» Collected data
+-------+
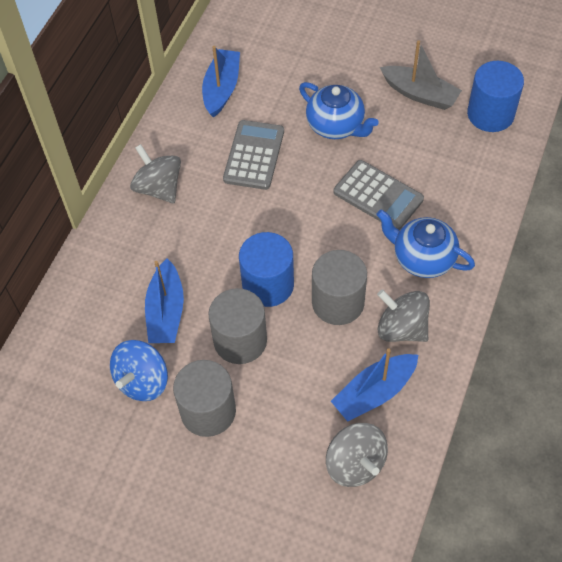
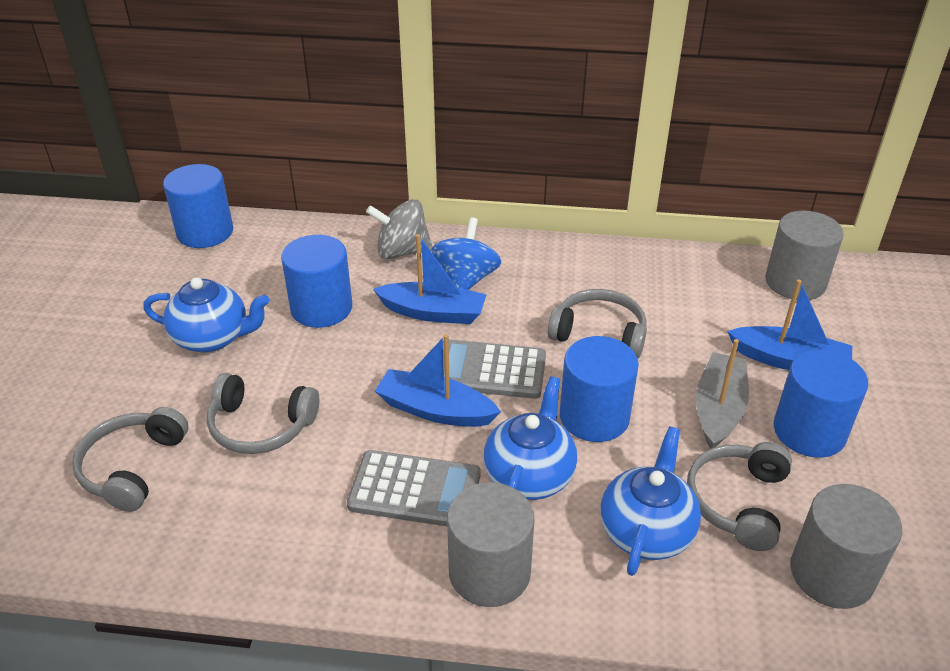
blue cylinder: 2 -> 4
blue teapot: 2 -> 3
grey headphones: 0 -> 4
grey spinning top: 3 -> 1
+-------+
» Task instructions
Please show every line above that includes the word "grey".

» Exercise response
grey headphones: 0 -> 4
grey spinning top: 3 -> 1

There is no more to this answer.